┏━━
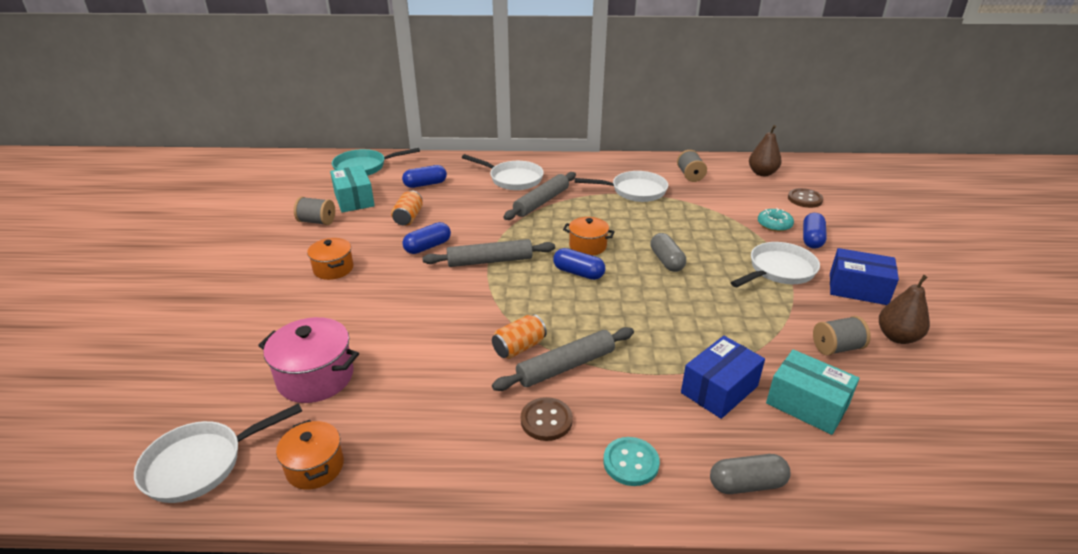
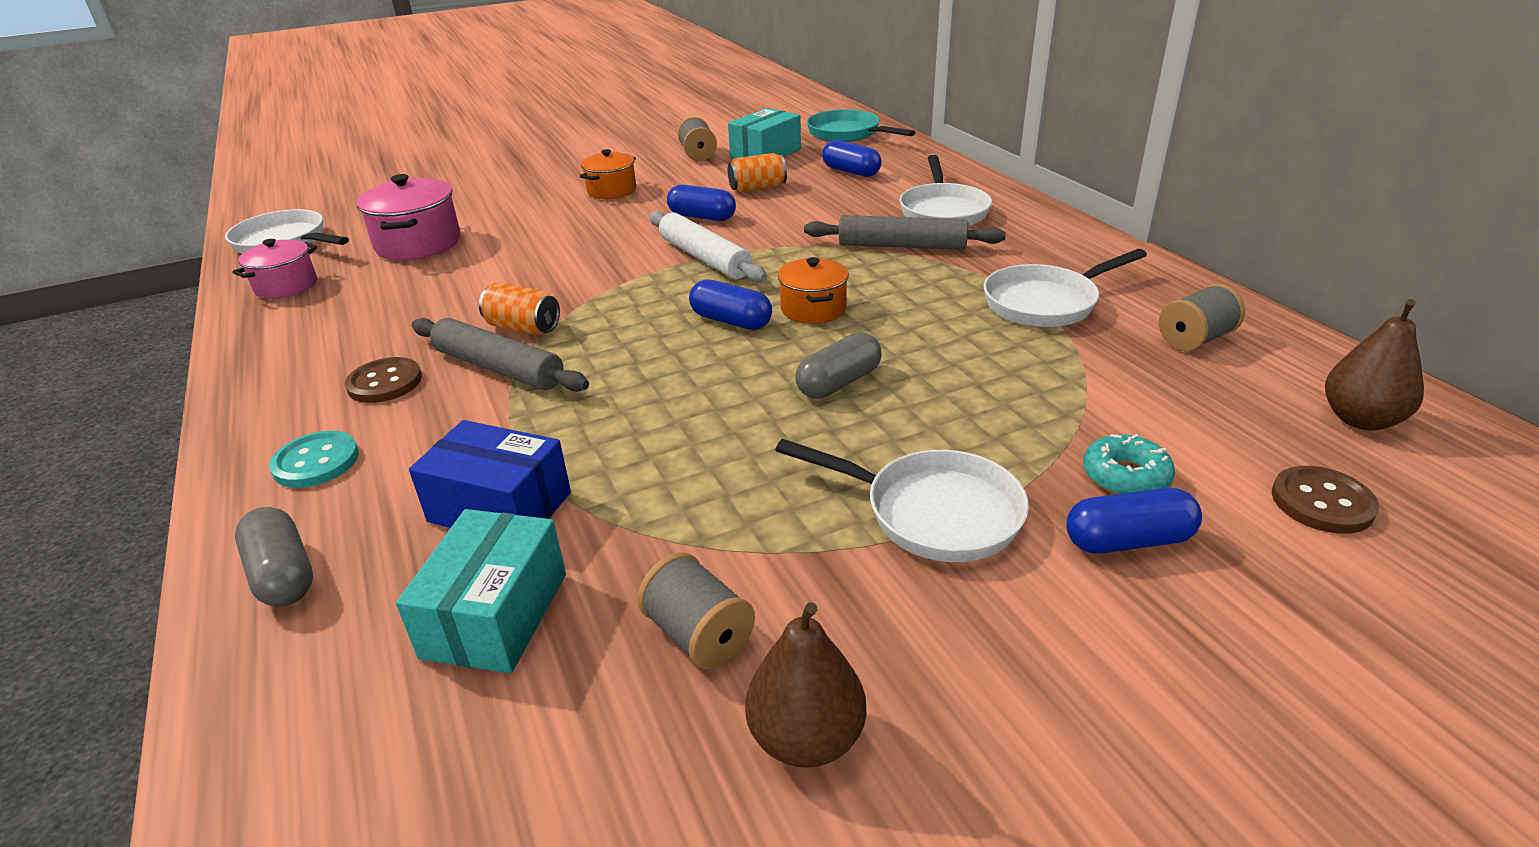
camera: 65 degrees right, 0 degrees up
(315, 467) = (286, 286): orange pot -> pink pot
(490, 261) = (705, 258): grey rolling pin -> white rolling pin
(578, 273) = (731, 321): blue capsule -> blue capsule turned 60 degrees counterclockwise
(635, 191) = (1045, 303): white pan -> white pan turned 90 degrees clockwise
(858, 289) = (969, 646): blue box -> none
┗━━
┏━━
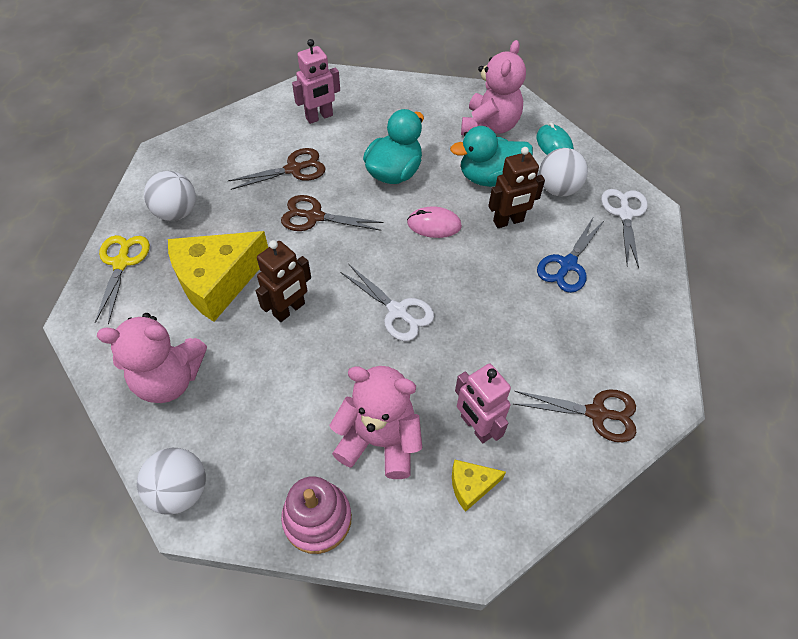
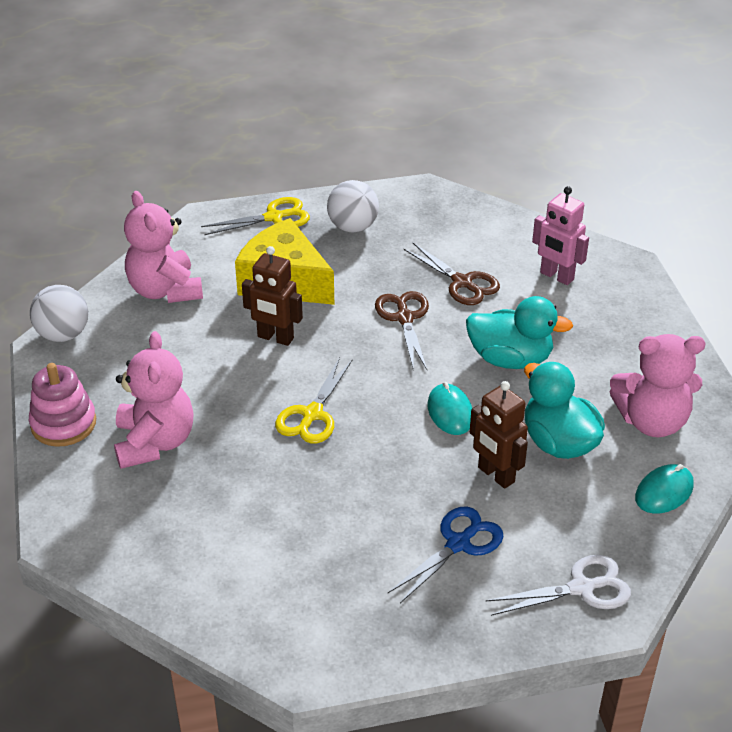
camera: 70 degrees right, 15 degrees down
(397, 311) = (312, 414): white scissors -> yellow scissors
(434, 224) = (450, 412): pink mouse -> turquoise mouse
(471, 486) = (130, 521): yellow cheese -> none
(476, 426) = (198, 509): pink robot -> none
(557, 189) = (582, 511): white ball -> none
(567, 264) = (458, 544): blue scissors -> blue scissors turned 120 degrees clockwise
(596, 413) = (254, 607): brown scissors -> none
┗━━
**Written task:** The lines above from the one with "camera: 65 degrees right, 0 degrees up" through the one with "(578, 273) = (731, 321): blue" are to be duplicated exactly, ends included, with nothing added.

**Your response:**
camera: 65 degrees right, 0 degrees up
(315, 467) = (286, 286): orange pot -> pink pot
(490, 261) = (705, 258): grey rolling pin -> white rolling pin
(578, 273) = (731, 321): blue capsule -> blue capsule turned 60 degrees counterclockwise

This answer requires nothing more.